Raw data:
===

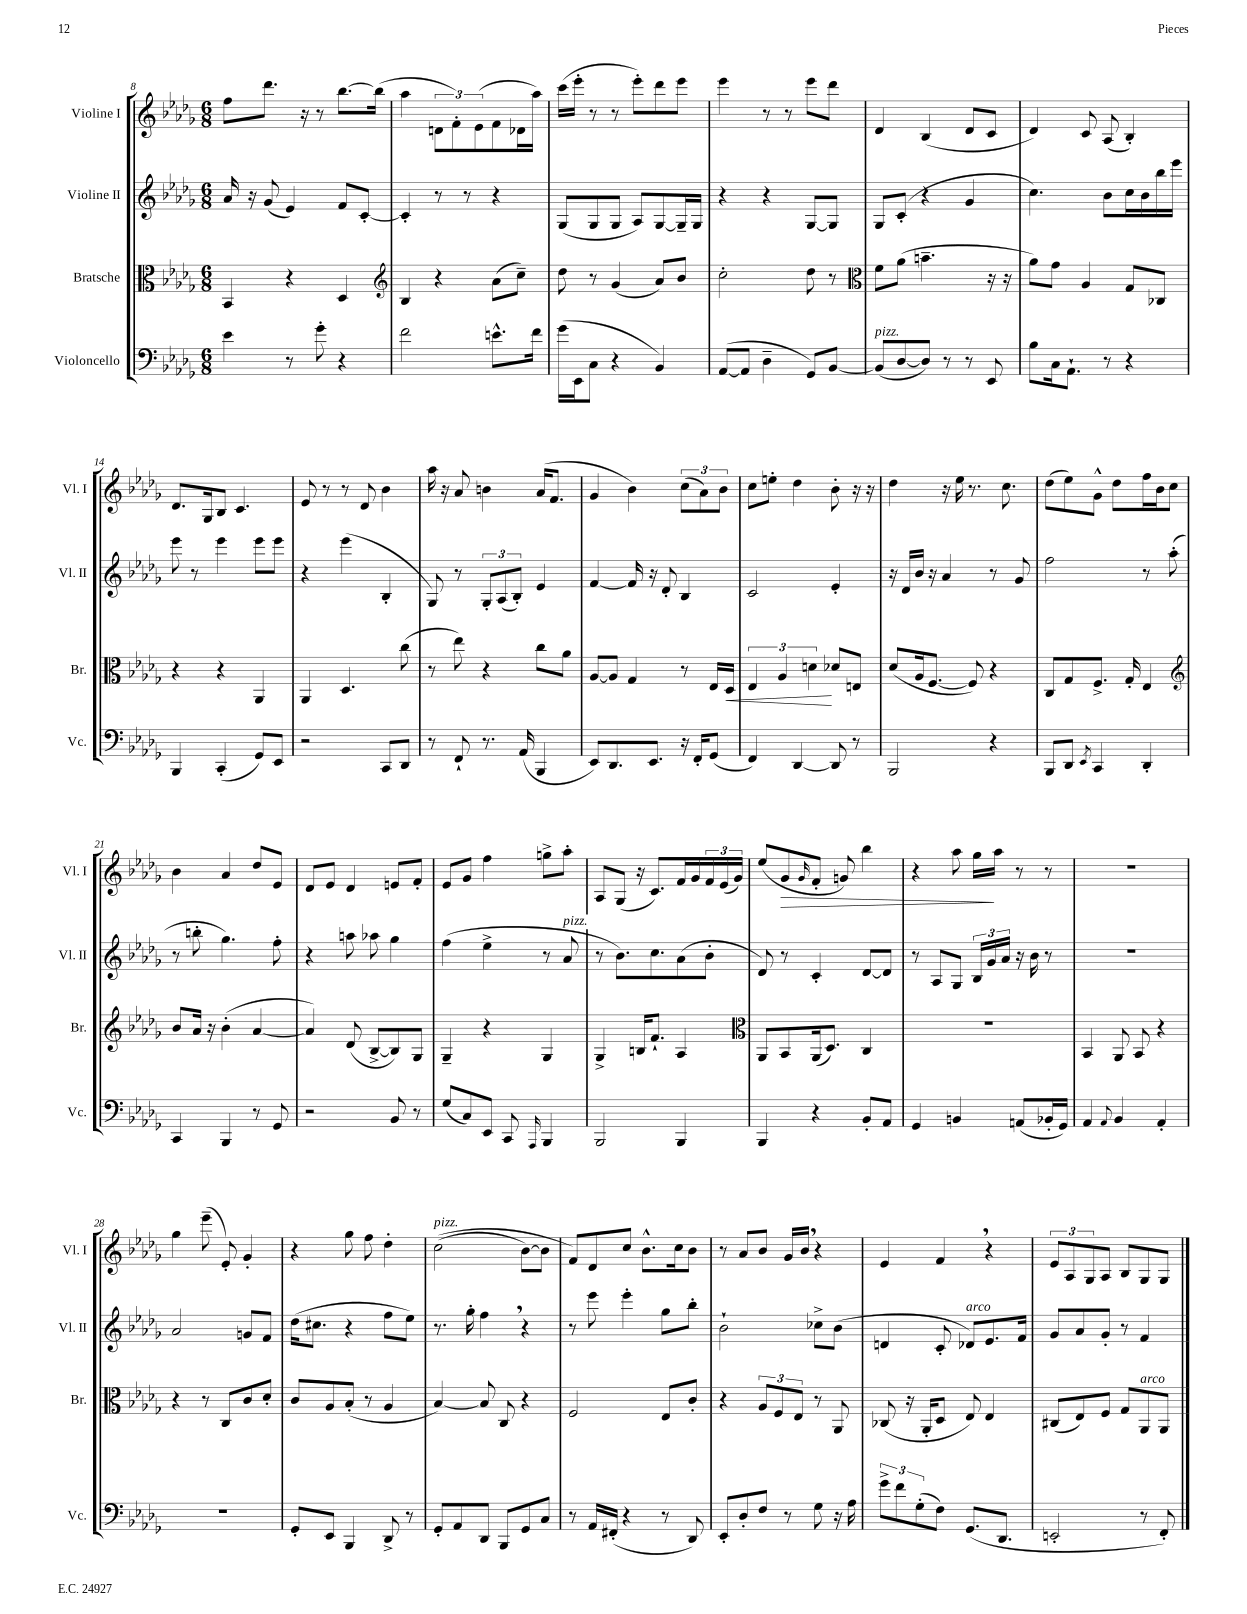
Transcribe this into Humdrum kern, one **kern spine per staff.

**kern	**kern	**kern	**kern
*staff4	*staff3	*staff2	*staff1
*clefF4	*clefC3	*clefG2	*clefG2
*k[b-e-a-d-g-]	*k[b-e-a-d-g-]	*k[b-e-a-d-g-]	*k[b-e-a-d-g-]
*M6/8	*M6/8	*M6/8	*M6/8
4e-\	4BB-/	16a-/	8ff\L
.	.	16r	.
.	.	(8g-/	8.ddd-\J
8r	4r	4e-/)	.
.	.	.	16r
8g-'\	.	.	8r
4r	4D-/	8f/L	[8.bb-\L
.	.	[8c'/J	.
.	.	.	(16bb-\]Jk
=	=	=	=
*	*clefG2	*	*
2f\	4B-/	4c'/]	4aa-\
.	4r	8r	12d\L
.	.	.	12f'\)
.	.	8r	.
.	.	.	(12e-\
8.e^^\L	(8a-\L	4r	8f\
.	8cc~\J)	.	16d-\L
16f\Jk	.	.	16aa-\JJ)
=	=	=	=
(16g-\LL	8dd-\	(8G-/L	(16ccc\LL
16EE-\J	.	.	16eee-'\JJ
8C\J	8r	8G-/	8r
4r	(4g-/	8G-/J	8r
.	.	8A-/L)	8eee-'\L)
4BB-/)	8a-/L)	[8G-/	8ddd-\
.	8b-/J	16G-~/]L	8eee-\J
.	.	16G-/JJ	.
=	=	=	=
([8AA-/L	2cc'\	4r	4eee-\
8AA-/]J	.	.	.
4D-~\	.	4r	8r
.	.	.	8r
8GG-/L)	8dd-\	[8G-/L	8eee-\L
[8BB-/J	8r	8G-/]J	8ddd-\J
=	=	=	=
*	*clefC3	*	*
(8BB-/]L	8f\L	8G-/L	4d-/
[8D-/	(8a-\J	(8c'/J	.
8D-/]J)	4.b~\	4r	(4B-/
8r	.	.	.
8r	.	4g-/	8d-/L
8EE-/	16r	.	8c/J
.	16r	.	.
=	=	=	=
8B-\L	8a-\L)	4.cc\)	4d-/)
16C\k	8g-\J	.	.
8.AA-`\J	.	.	.
.	4A-/	.	8c/
8r	.	8b-\L	(8A-/
4r	8G-/L	16cc\L	4B-'/)
.	.	16b-\	.
.	8C-/J	16bb-\	.
.	.	16eee-\JJ	.
=	=	=	=
4BBB-/	4r	8eee-\	8.d-/L
.	.	8r	.
.	.	.	16G-/k
(4CC'/	4r	4eee-\	8B-/J
.	.	.	4.c/
8GG-/L)	4AA-/	8eee-\L	.
8EE-/J	.	8eee-\J	.
=	=	=	=
2r	4AA-/	4r	8e-/
.	.	.	8r
.	4.D-/	(4eee-\	8r
.	.	.	8d-/
8CC/L	.	4B-'/	4b-\
8DD-/J	(8cc\	.	.
=	=	=	=
8r	8r	8G-/)	16aa-\
.	.	.	16r
8FF`/	8ee-\)	8r	8a-/
8.r	4r	12G-'/L	4b\
.	.	(12A-/	.
.	.	12B-'/J)	.
(16AA-/	.	.	.
4BBB-/	8cc\L	4e-/	(16a-/LK
.	.	.	8.f/J
.	8a-\J	.	.
=	=	=	=
8EE-/L)	[8A-/L	[4f/	4g-/
8.DD-/	8A-/]J	.	.
.	4G-/	16f/]	4b-\)
8.EE-/J	.	16r	.
.	.	8d-'/	.
16r	8r	4B-/	(12cc\L
16FF'/LK	.	.	.
.	.	.	12a-\)
(8GG-/J	16E-/LL	.	.
.	.	.	12b-\J
.	16D-/JJ	.	.
=	=	=	=
4FF/)	6E-/	2c/	8cc\L
.	.	.	8ee'\J
.	6A-/	.	.
[4DD-/	.	.	4dd-\
.	6d\	.	.
8DD-/]	8d-/L	4e-'/	8b-'\
8r	8E/J	.	16r
.	.	.	16r
=	=	=	=
2BBB-/	(8d-/L	16r	4dd-\
.	.	16d-/LL	.
.	16A-/k	16b-/JJ	.
.	[8.F/J	16r	.
.	.	4a-/	16r
.	.	.	16ee-\
.	8F/])	.	8.r
4r	4r	8r	.
.	.	.	8.cc\
.	.	8g-/	.
=	=	=	=
8BBB-/L	8C/L	2ff\	(8dd-\L
8DD-/J	8G-/	.	8ee-\)
8qEE-/	.	.	.
4CC/	8.F^/J	.	8g-^^\J
.	.	.	8dd-\L
.	16G-'/	.	.
4DD-'/	4E-/	8r	16ff\L
.	.	.	16b-\J
.	.	(8aa-'\	8cc\J
=	=	=	=
*	*clefG2	*	*
4CC/	8b-/L	8r	4b-\
.	16a-/Jk	8bb'\	.
.	16r	.	.
4BBB-/	(4b-'\	4.gg-\)	4a-/
8r	[4a-/	.	8dd-/L
8GG-/	.	8ff'\	8e-/J
=	=	=	=
2r	4a-/])	4r	8d-/L
.	.	.	8e-/J
.	(8d-/	8aa\	4d-/
.	[8B-^/L	8aa-\	.
8BB-/	8B-/])	4gg-\	8e/L
8r	8G-/J	.	8f'/J
=	=	=	=
(8G-/L	4G-~/	(4ff\	8e-/L
8C/)	.	.	8g-/J
8EE-/J	4r	4ee-^\	4ff\
8CC/	.	.	.
16qqAAA-/	.	.	.
4BBB-/	4G-/	8r	8gg^\L
.	.	8a-/	8aa-'\J
=	=	=	=
2BBB-/	4G-^/	8r	8A-/L
.	.	8.b-\L)	(8G-/J
.	16B/LK	.	16r
.	8.f`/J	8.cc\	8.c/L)
4BBB-/	4A-/	(8a-\	16f/L
.	.	.	16g-/
.	.	8b-'\J	24f/
.	.	.	(24e-/
.	.	.	24g-/JJ)
=	=	=	=
*	*clefC3	*	*
4BBB-/	8AA-/L	8d-/)	(8ee-/L
.	8BB-/	8r	8g-/
.	.	.	16qqg-/
4r	(16AA-/k	4c'/	8f'/J
.	8.D-/J)	.	.
.	.	.	8g/)
8BB-'/L	4C/	[8d-/L	4bb-\
8AA-/J	.	8d-/]J	.
=	=	=	=
4GG-/	2.r	8r	4r
.	.	8A-/L	.
4BB/	.	8G-/J	8aa-\
.	.	24B-/LL	16gg-\LL
.	.	24g-/	.
.	.	.	16aa-\JJ
.	.	24a-/JJ	.
(8AA/L	.	16r	8r
.	.	16b-\	.
16BB-'/L	.	8r	8r
16GG-/JJ)	.	.	.
=	=	=	=
4AA-/	4BB-/	2.r	2.r
8qqAA-/	.	.	.
4BB-/	8AA-/	.	.
.	8BB-/	.	.
4AA-'/	4r	.	.
=	=	=	=
2.r	4r	2a-/	4gg-\
.	8r	.	(8eee-~\
.	8C/L	.	8e-'/)
.	8c/	8g/L	4g-'/
.	8d-'/J	8f/J	.
=	=	=	=
8GG-'/L	8c/L	(16dd-\LK	4r
.	.	8.cc#\J	.
8EE-/J	8A-/	.	.
4BBB-/	(8B-'/J	4r	8gg-\
.	8r	.	8ff\
8DD-^/	4A-/	8ff\L	4dd-'\
8r	.	8ee-\J)	.
=	=	=	=
8GG-'/L	[4B-/)	8.r	&((2cc\
8AA-/	.	.	.
.	.	16gg-'\	.
8DD-/J	8B-/]	4ff\	.
8BBB-/L	8C/	.	.
8GG-/	4r	4r	[8b-\L)
8C/J	.	.	8b-\]J
=	=	=	=
8r	2F/	8r	8f/L&)
16AA-/LL	.	8eee-\	8d-/
(16FF#'/JJ	.	.	.
4r	.	4eee-'\	8cc/J
.	.	.	8.b-^^\L
8r	8E-/L	8gg-\L	.
.	.	.	16cc\k
8DD-/)	8c'/J	8bb-'\J	8b-\J
=	=	=	=
8EE-'/L	4r	2b-`\	8r
8D-'/	.	.	8a-/L
8F/J	12A-/L	.	8b-/J
.	12F/	.	.
8r	.	.	16g-/LL
.	12E-/J	.	.
.	.	.	16b-/JJ
8G-\	8r	8cc-^\L	4r
16r	8AA-/	(8b-\J	.
16A-\	.	.	.
=	=	=	=
12g-^\L	(8C-/	4d/	4e-/
12f\	.	.	.
.	16r	.	.
(12G-'\	.	.	.
.	16AA-'/LK	.	.
8F\J)	8D-/J	8c'/	4f/
(8.GG-/L	8E-/)	8d-/L)	.
.	4E-/	8.e-/	4r
8.DD-/J	.	.	.
.	.	16f/Jk	.
=	=	=	=
2EE'/	(8C#/L	8g-/L	12e-/L
.	.	.	12A-/
.	8E-/)	8a-/	.
.	.	.	12G-/
.	8F/J	8g-'/J	8A-/J
.	8G-/L	8r	8B-/L
8r	8AA-/	4f/	8G-/
8FF'/)	8AA-/J	.	8G-/J
==	==	==	==
*-	*-	*-	*-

===

What you should do:
Find every line in the data above that contains the string "kern", matching case exactly, and copy each of those lines.

Full solution:
Transcribe this into Humdrum kern, one **kern spine per staff.
**kern	**kern	**kern	**kern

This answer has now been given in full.